- Listed entries:

------------------------------

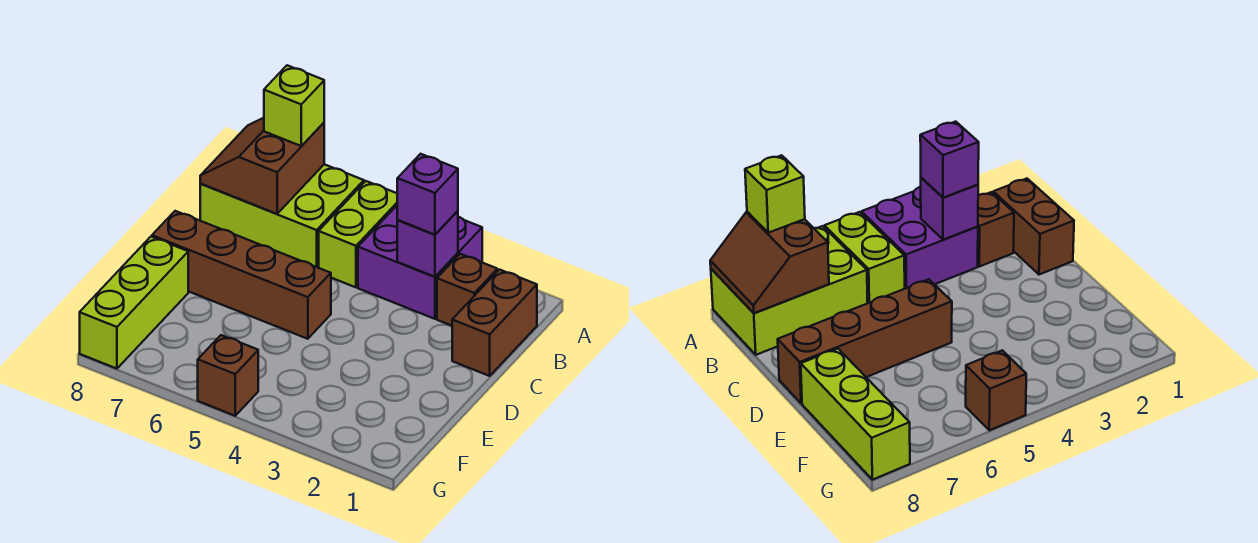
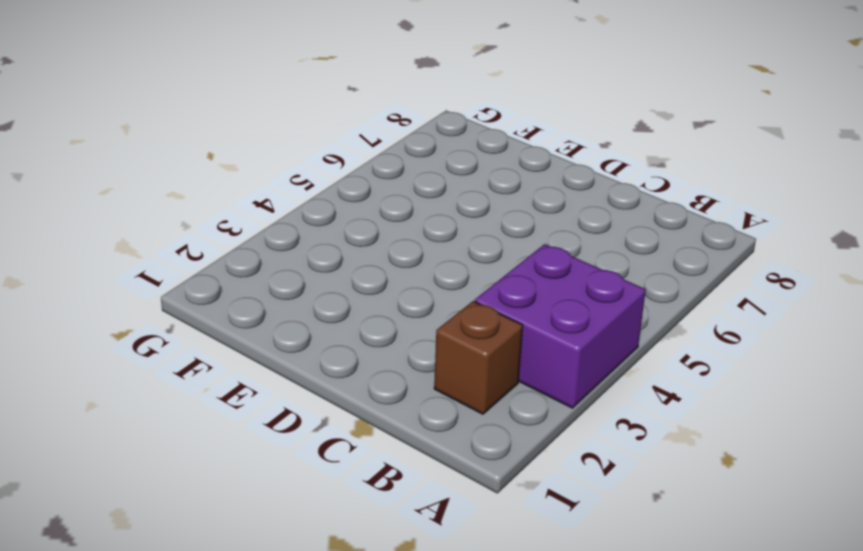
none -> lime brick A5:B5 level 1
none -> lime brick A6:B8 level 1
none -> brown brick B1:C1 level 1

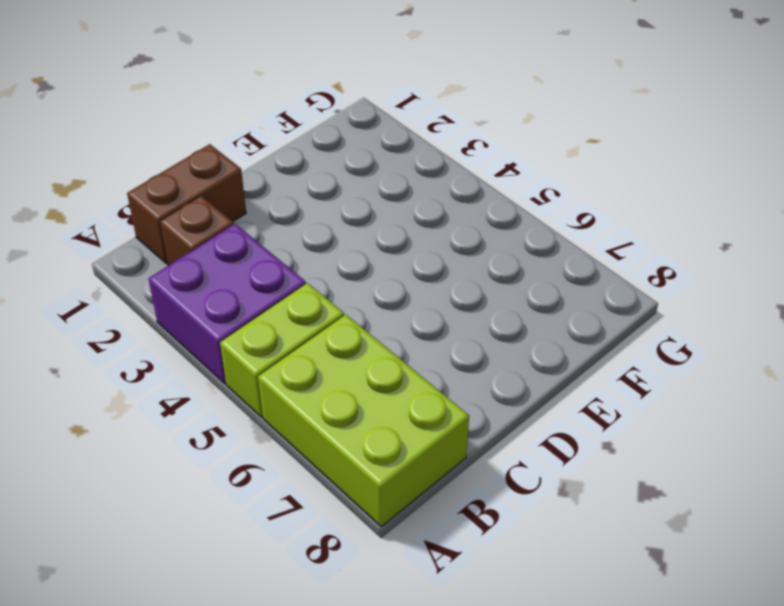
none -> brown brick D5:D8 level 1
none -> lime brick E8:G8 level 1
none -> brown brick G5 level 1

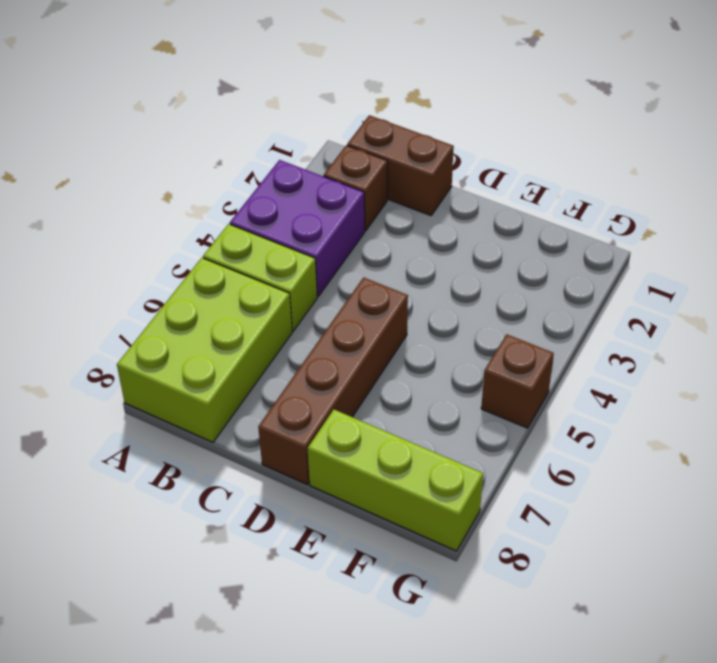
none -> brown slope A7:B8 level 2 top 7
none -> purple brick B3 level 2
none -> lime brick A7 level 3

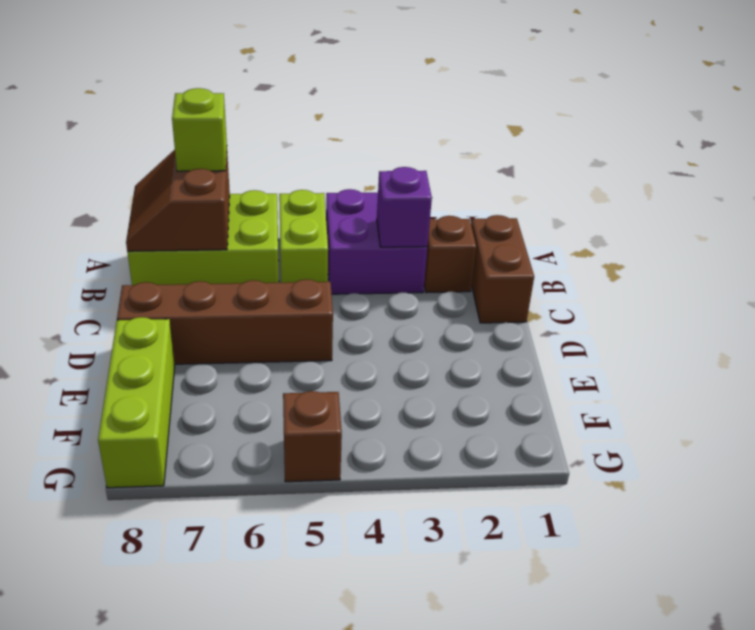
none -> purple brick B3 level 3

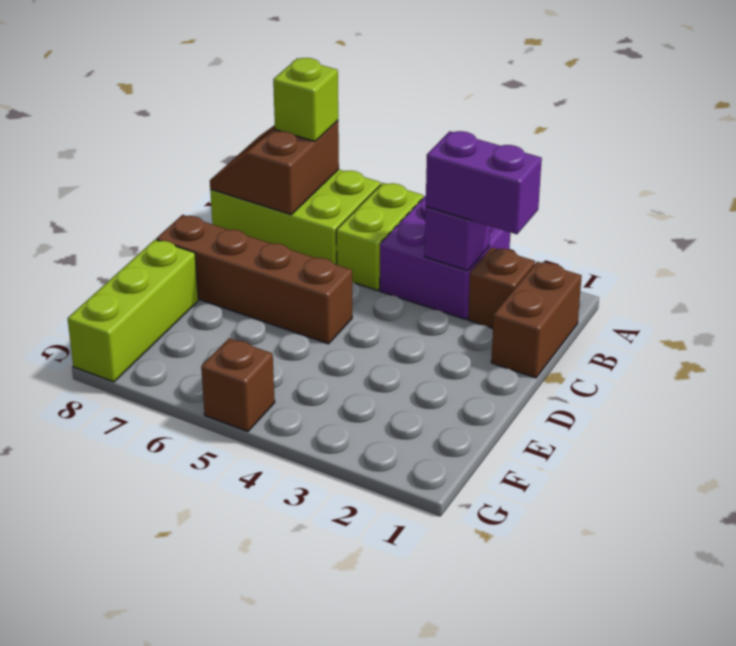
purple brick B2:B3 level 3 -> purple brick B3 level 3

------------------------------

Restate the whole listing above exactly, except for its images.

- Answer to this problem:
none -> lime brick A5:B5 level 1
none -> lime brick A6:B8 level 1
none -> brown brick B1:C1 level 1

none -> brown brick D5:D8 level 1
none -> lime brick E8:G8 level 1
none -> brown brick G5 level 1

none -> brown slope A7:B8 level 2 top 7
none -> purple brick B3 level 2
none -> lime brick A7 level 3

none -> purple brick B3 level 3

purple brick B2:B3 level 3 -> purple brick B3 level 3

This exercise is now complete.